Object change listings
———

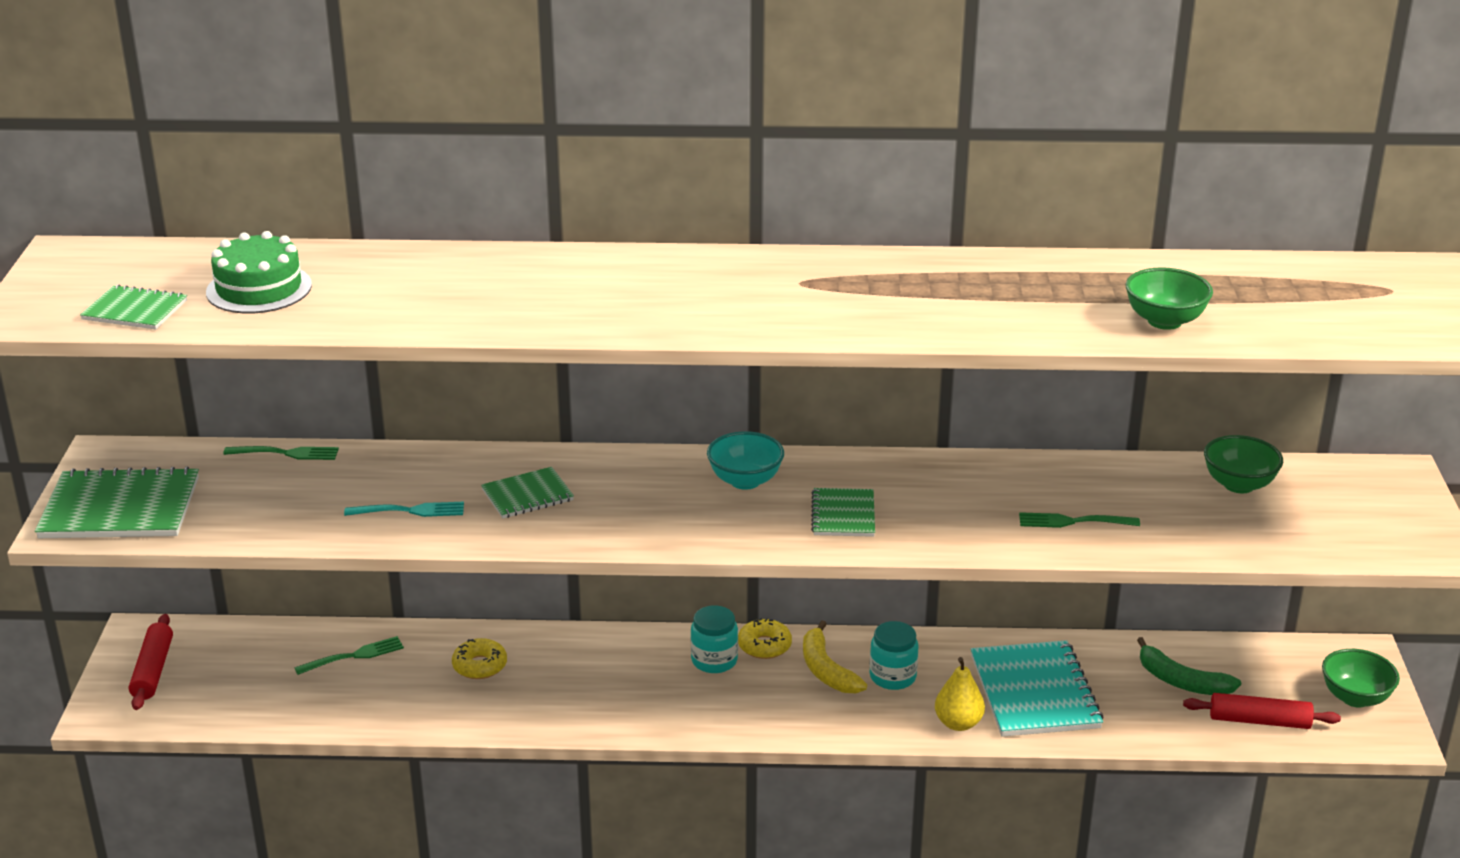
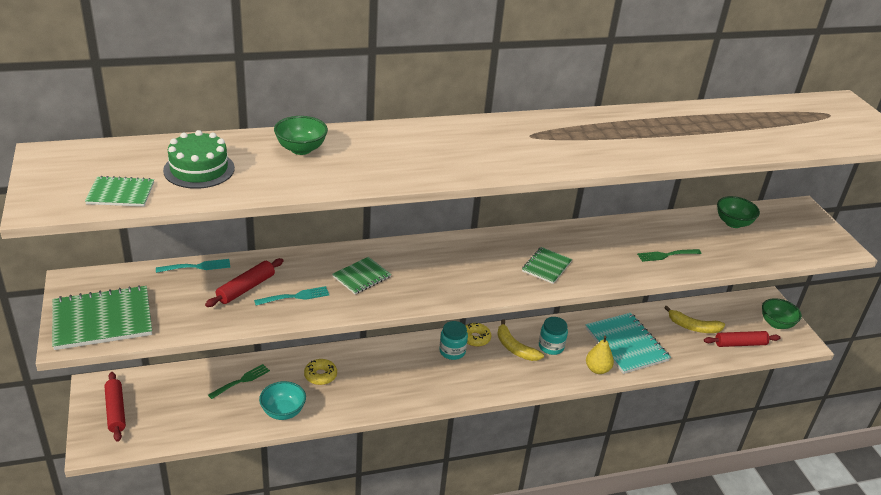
camera: 20 degrees left, 5 degrees up
(286, 453) = (197, 267): green fork -> turquoise fork
(343, 491) = (246, 288): none -> red rolling pin
(745, 481) = (482, 252): turquoise bowl -> turquoise bowl (283, 412)
(843, 515) = (546, 266): green notebook -> green notebook turned 45 degrees clockwise
(1164, 321) = (737, 143): green bowl -> green bowl (301, 149)
(1182, 681) = (693, 327): green banana -> yellow banana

———

Prompt
An exact copy of every record above is required, with all pictures omitted.

Response to the task
camera: 20 degrees left, 5 degrees up
(286, 453) = (197, 267): green fork -> turquoise fork
(343, 491) = (246, 288): none -> red rolling pin
(745, 481) = (482, 252): turquoise bowl -> turquoise bowl (283, 412)
(843, 515) = (546, 266): green notebook -> green notebook turned 45 degrees clockwise
(1164, 321) = (737, 143): green bowl -> green bowl (301, 149)
(1182, 681) = (693, 327): green banana -> yellow banana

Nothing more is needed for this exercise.